◆ Exercise goal
Retype, without changes, every line from the line that contains "U3 pin EN: VEXT -> GND" through the final line of the records. Exclude pictures.

◆ Records for this exercise
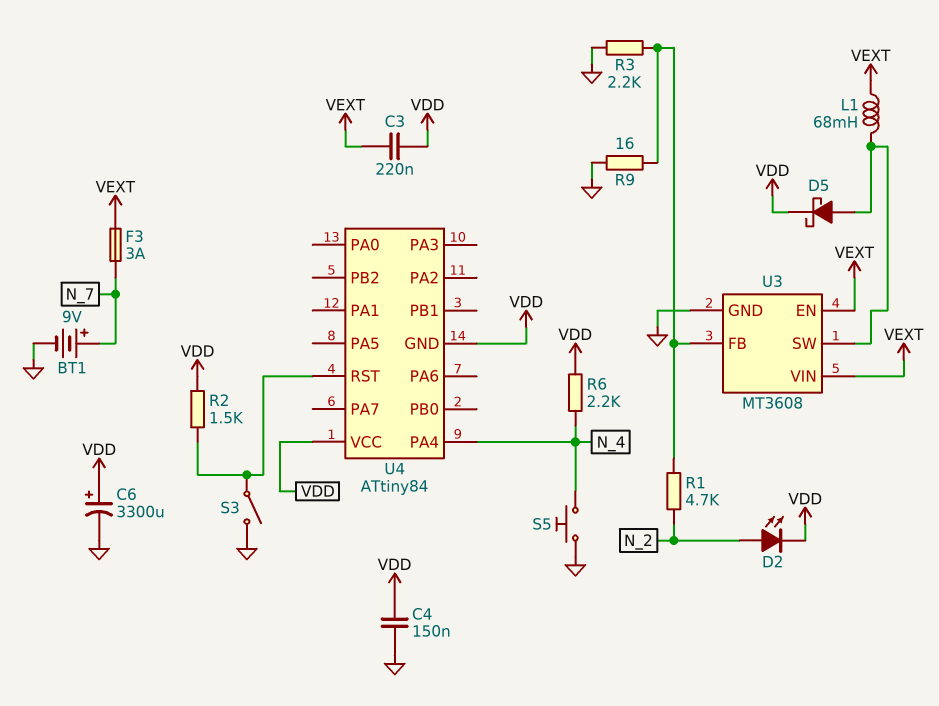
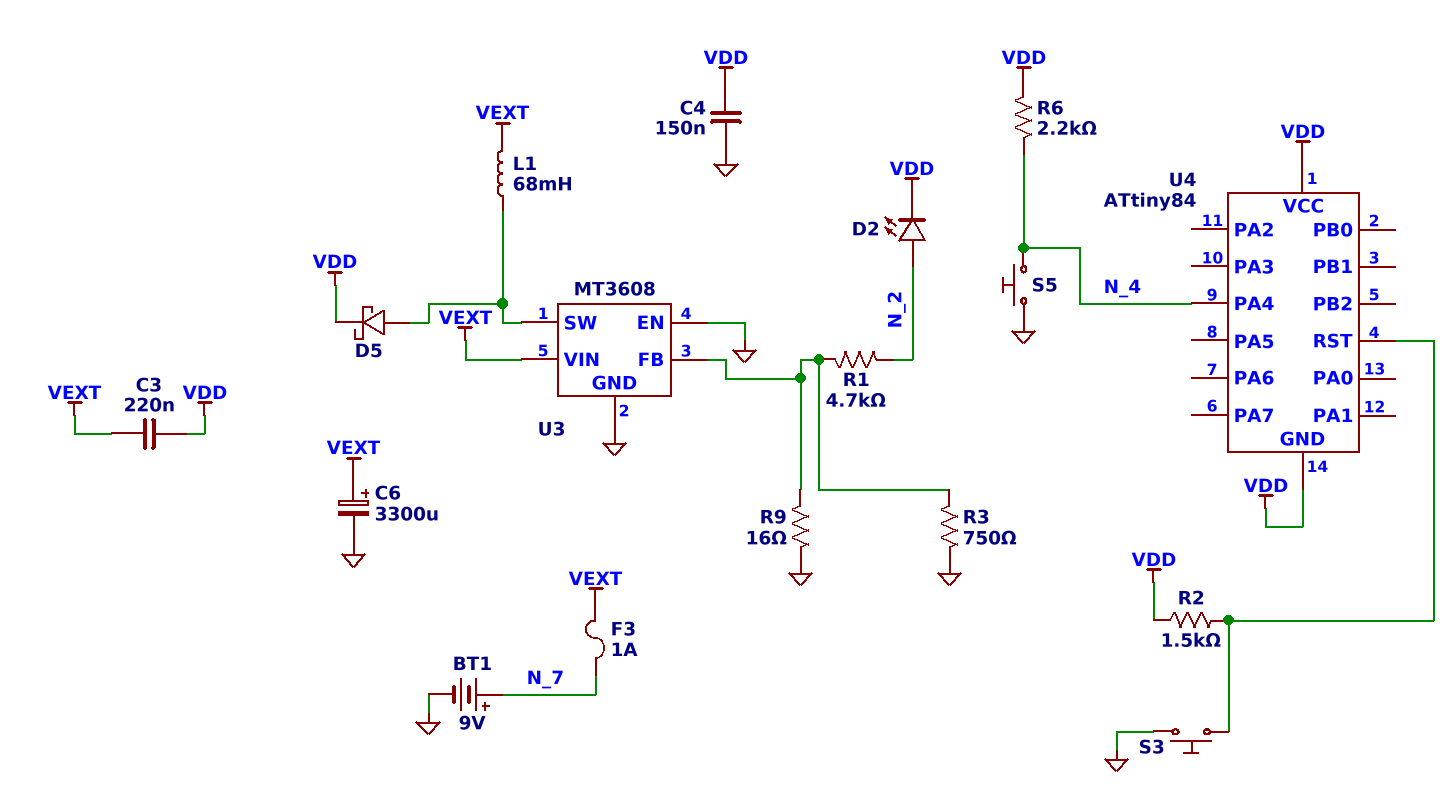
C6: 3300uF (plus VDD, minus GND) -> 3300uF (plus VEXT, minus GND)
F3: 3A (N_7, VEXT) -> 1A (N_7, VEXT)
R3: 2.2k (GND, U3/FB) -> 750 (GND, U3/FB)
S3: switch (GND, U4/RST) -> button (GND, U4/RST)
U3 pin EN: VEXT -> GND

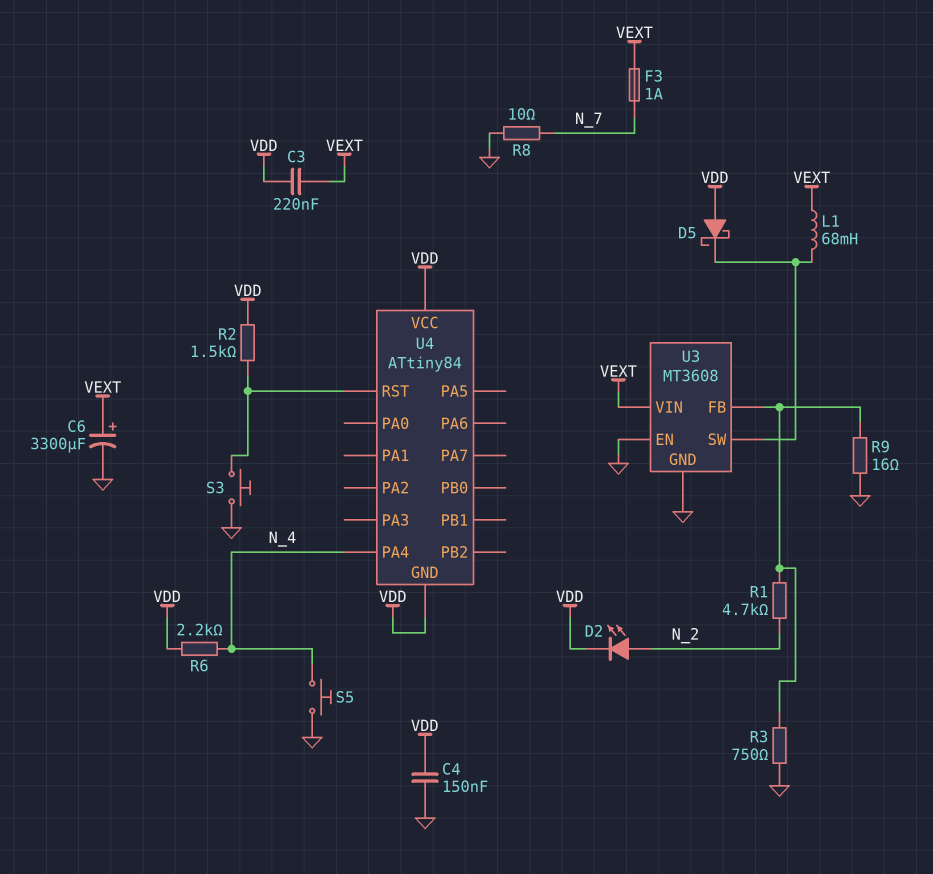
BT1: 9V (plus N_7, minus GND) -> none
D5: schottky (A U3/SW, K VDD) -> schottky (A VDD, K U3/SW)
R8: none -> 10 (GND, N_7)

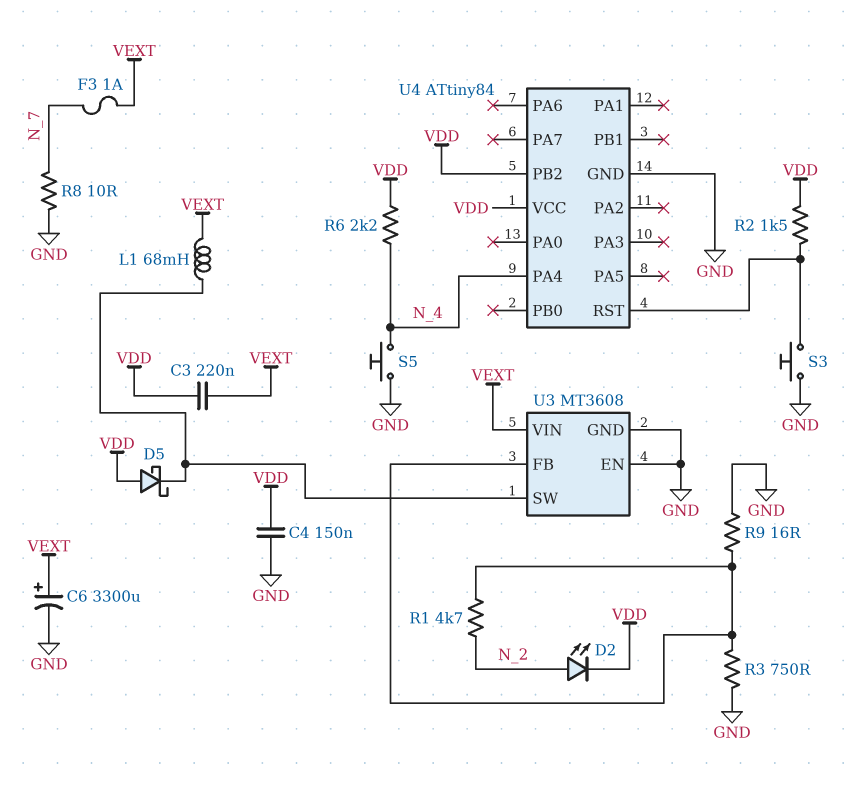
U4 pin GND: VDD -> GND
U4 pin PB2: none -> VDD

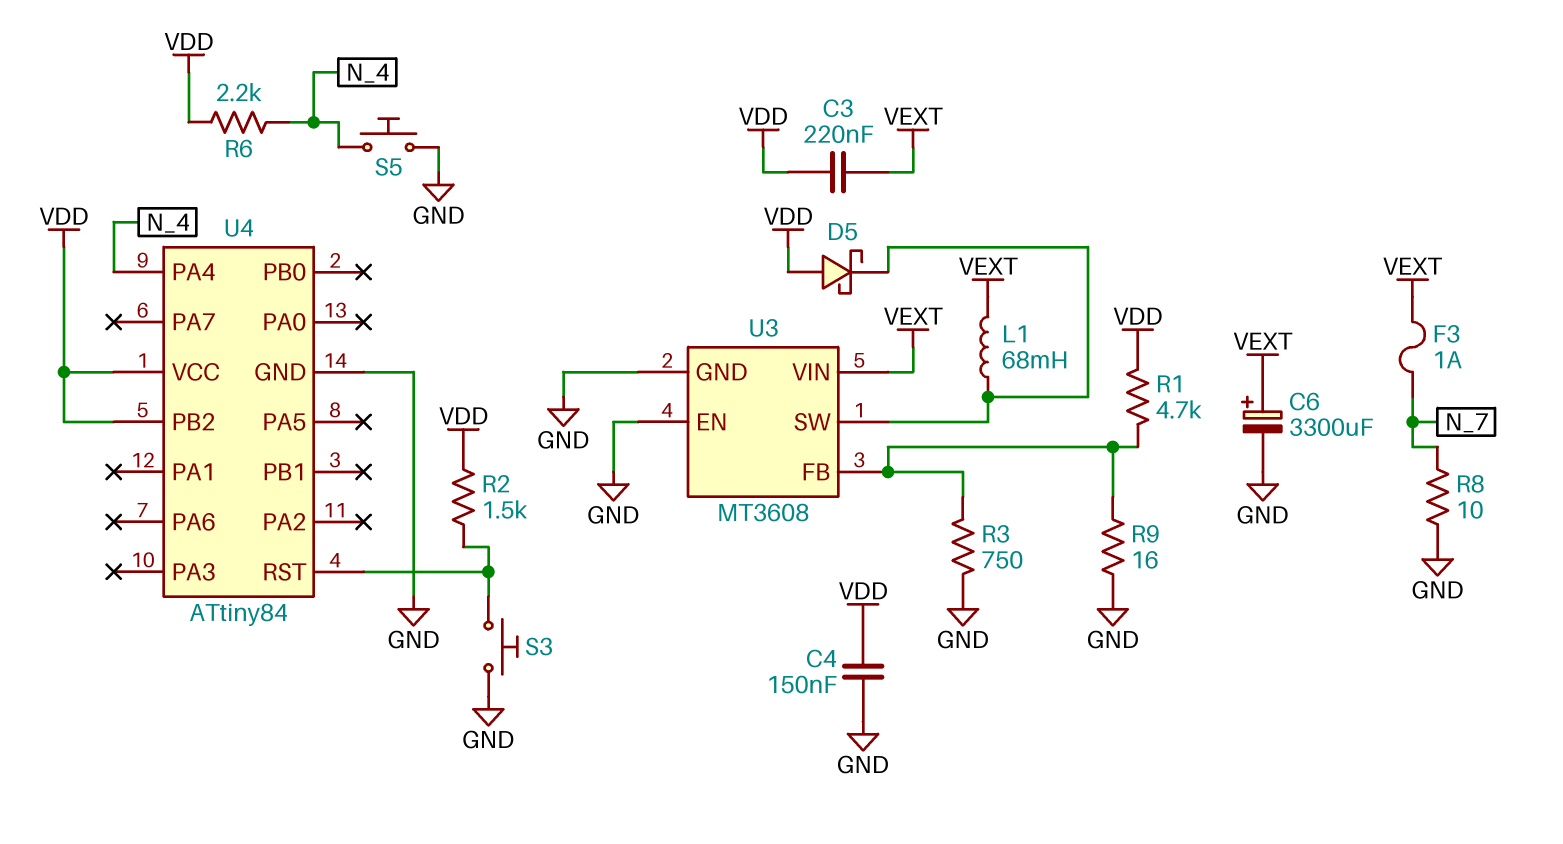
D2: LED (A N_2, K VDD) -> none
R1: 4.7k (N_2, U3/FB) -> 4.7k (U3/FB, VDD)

◆ Expected answer
U3 pin EN: VEXT -> GND

BT1: 9V (plus N_7, minus GND) -> none
D5: schottky (A U3/SW, K VDD) -> schottky (A VDD, K U3/SW)
R8: none -> 10 (GND, N_7)

U4 pin GND: VDD -> GND
U4 pin PB2: none -> VDD

D2: LED (A N_2, K VDD) -> none
R1: 4.7k (N_2, U3/FB) -> 4.7k (U3/FB, VDD)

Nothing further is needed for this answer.